◆ DATASET ENTRIES ◆

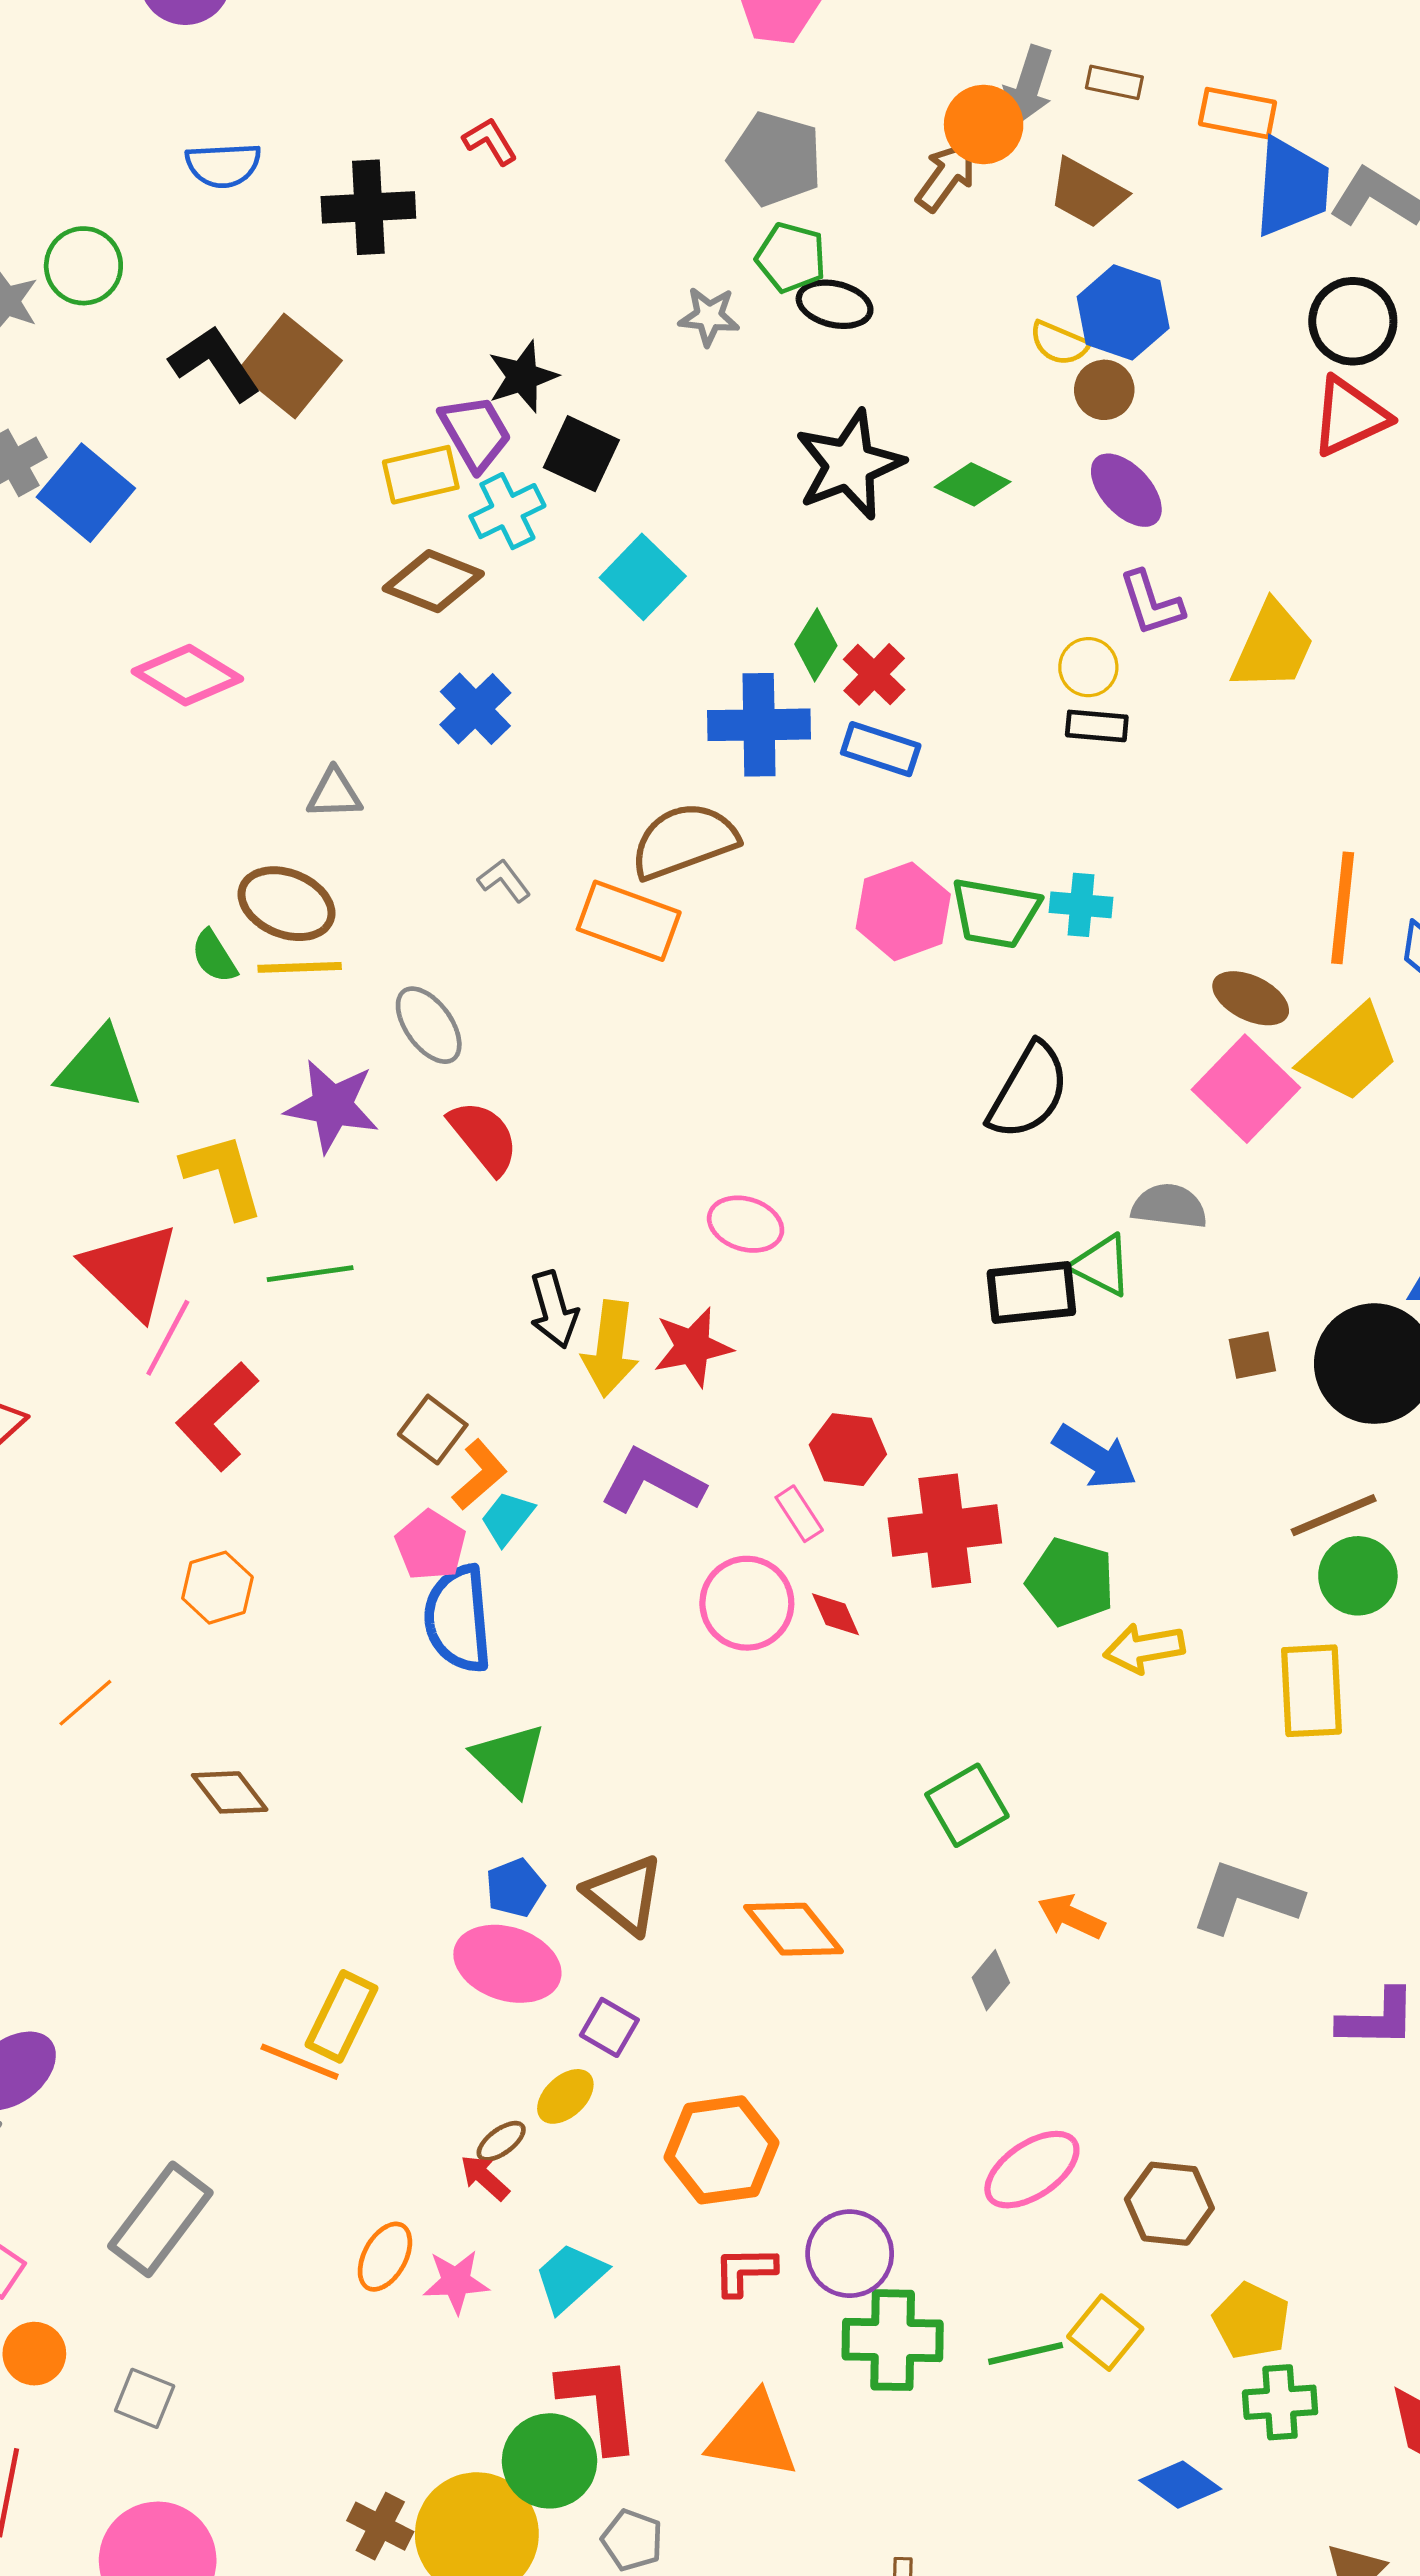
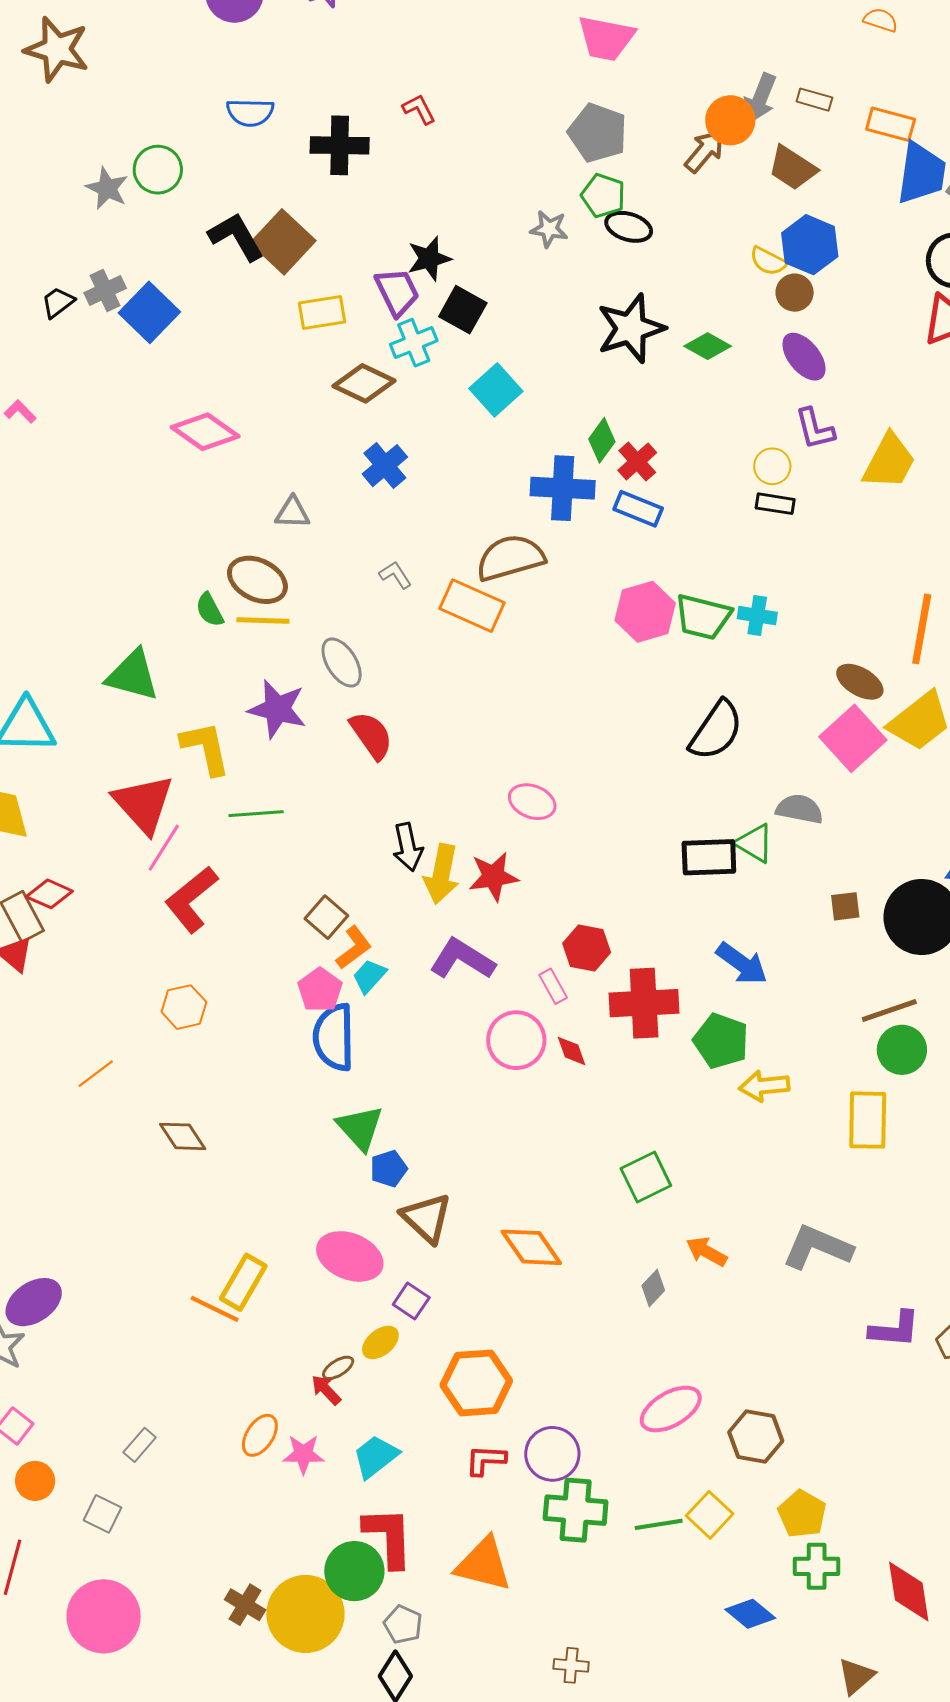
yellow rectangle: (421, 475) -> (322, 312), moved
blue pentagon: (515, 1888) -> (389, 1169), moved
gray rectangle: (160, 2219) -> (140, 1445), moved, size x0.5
--
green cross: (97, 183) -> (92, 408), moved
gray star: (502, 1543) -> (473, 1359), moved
...
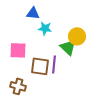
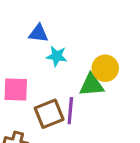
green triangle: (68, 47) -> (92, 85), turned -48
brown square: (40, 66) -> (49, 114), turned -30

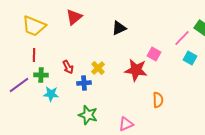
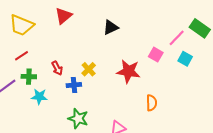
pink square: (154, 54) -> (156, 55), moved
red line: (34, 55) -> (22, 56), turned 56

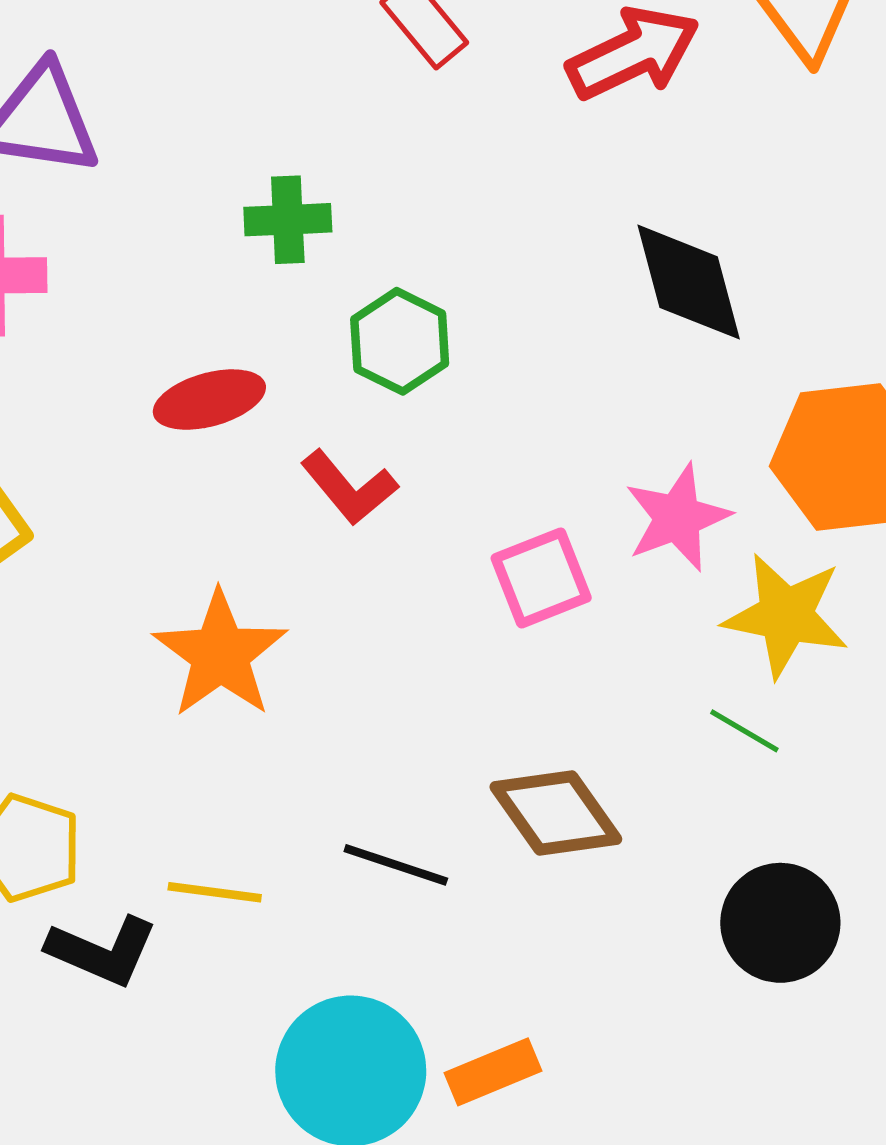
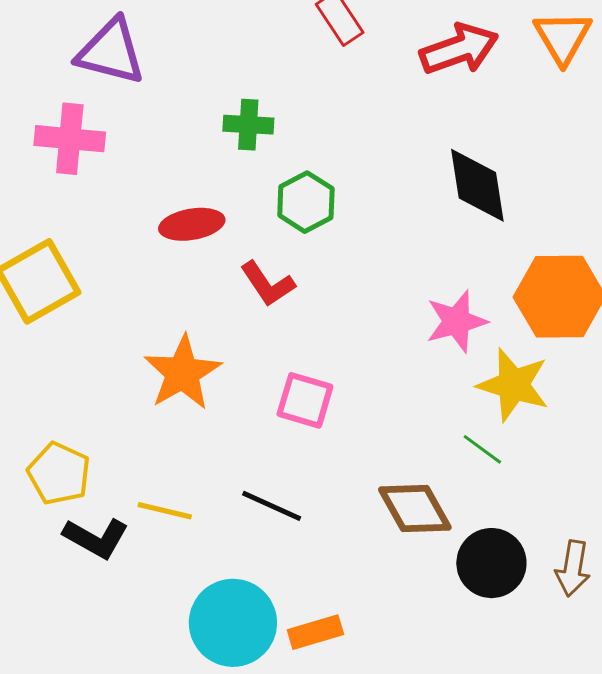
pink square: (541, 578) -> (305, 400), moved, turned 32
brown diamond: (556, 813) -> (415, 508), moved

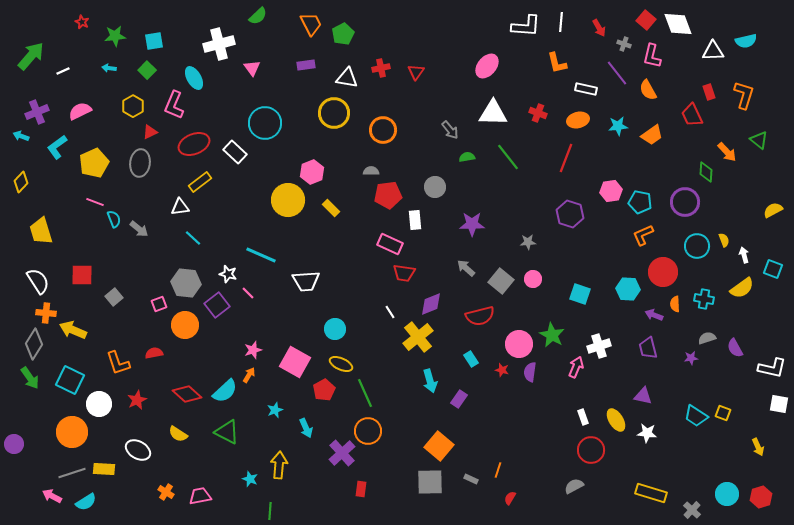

◆ WHAT IS NEEDED ◆
Above this task is a listing with pictures in it. Retype only the lines from the one containing "green triangle: (68, 47)" through the one containing "brown diamond: (556, 813)", both included, and not the pictures.

◆ REPLY TO THE EXERCISE ◆
green triangle: (68, 47) -> (92, 85), turned -48
brown square: (40, 66) -> (49, 114), turned -30

pink square: (154, 54) -> (156, 55), moved
red line: (34, 55) -> (22, 56), turned 56

pink square: (541, 578) -> (305, 400), moved, turned 32
brown diamond: (556, 813) -> (415, 508), moved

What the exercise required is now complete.